SOURCE INFORMATION
»»

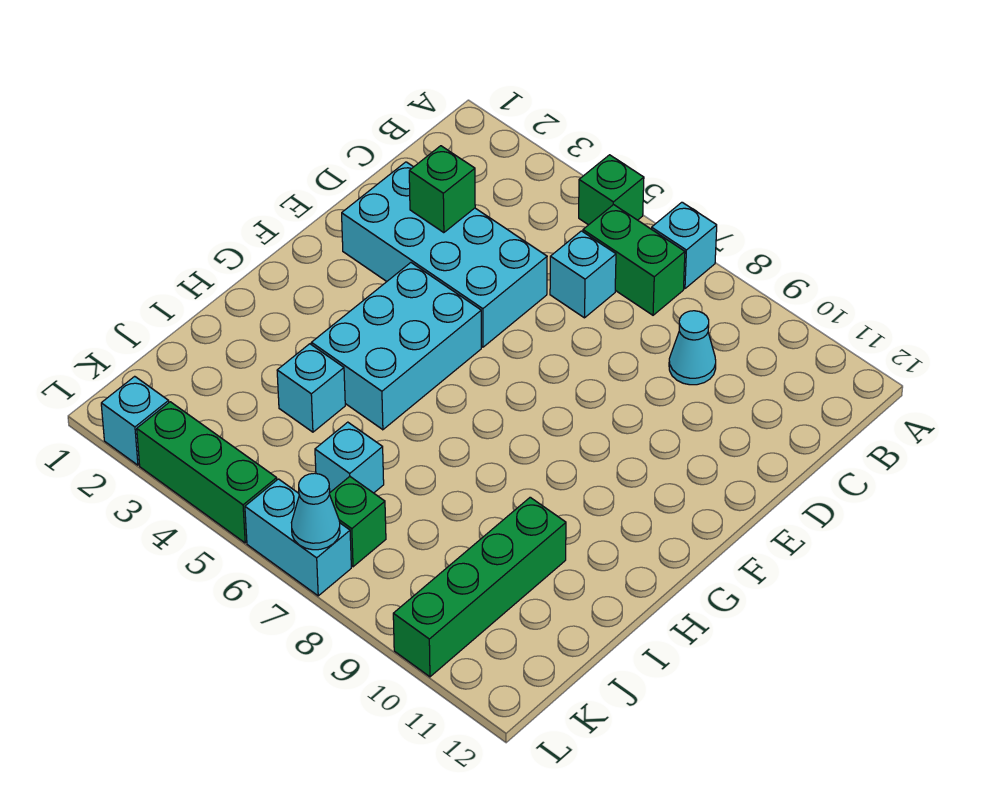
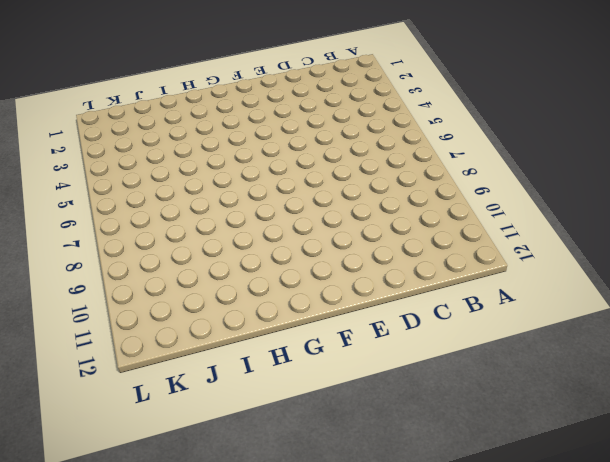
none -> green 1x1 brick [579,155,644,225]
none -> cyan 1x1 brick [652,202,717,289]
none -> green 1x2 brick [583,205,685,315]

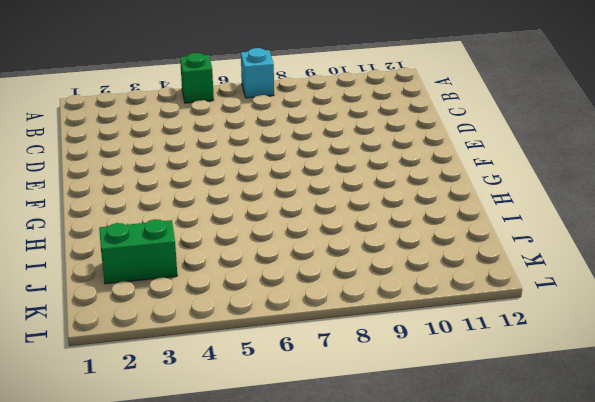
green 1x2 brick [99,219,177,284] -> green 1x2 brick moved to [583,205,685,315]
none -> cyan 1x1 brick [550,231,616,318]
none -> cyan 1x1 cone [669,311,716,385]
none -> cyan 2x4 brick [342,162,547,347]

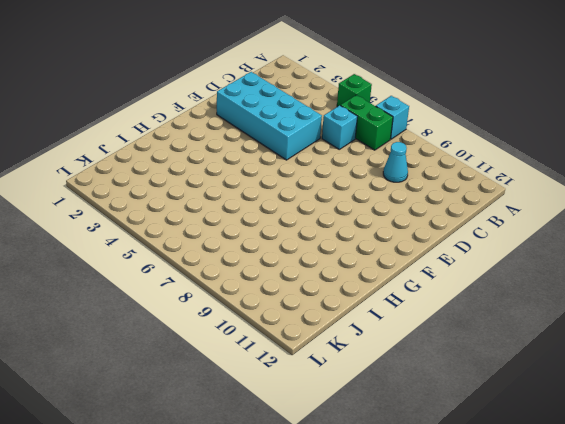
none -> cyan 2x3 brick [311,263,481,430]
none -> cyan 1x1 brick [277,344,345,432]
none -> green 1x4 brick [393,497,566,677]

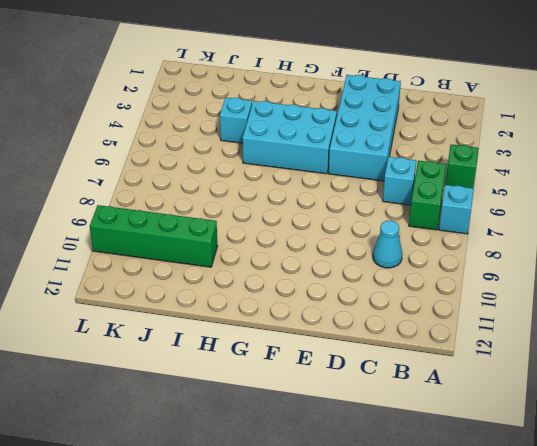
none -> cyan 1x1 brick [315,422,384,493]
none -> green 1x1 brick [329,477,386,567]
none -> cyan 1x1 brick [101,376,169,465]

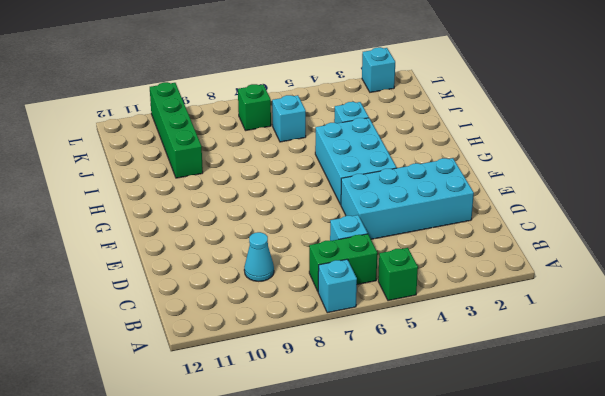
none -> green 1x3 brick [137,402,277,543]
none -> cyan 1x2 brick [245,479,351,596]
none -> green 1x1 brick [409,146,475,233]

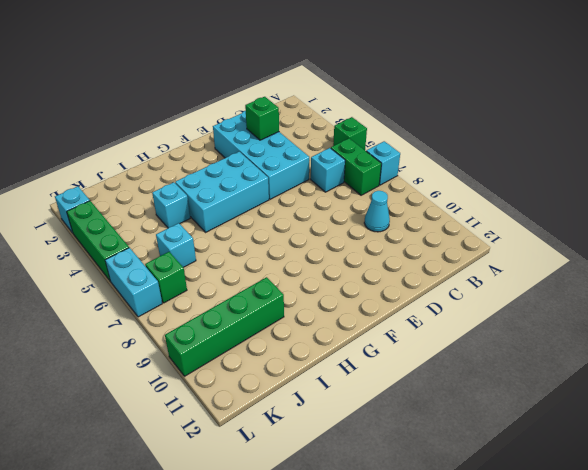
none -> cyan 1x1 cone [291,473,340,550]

««

HOW TO COMPLETE THIS TASK
The lines wanted are those from the one with "none -> green 1x1 brick [409,146,475,233]" to the end of the entries above, repeated exactly, both ends included. Leave out the pictures.

ANSWER FOR THIS EXERCISE
none -> green 1x1 brick [409,146,475,233]

none -> cyan 1x1 cone [291,473,340,550]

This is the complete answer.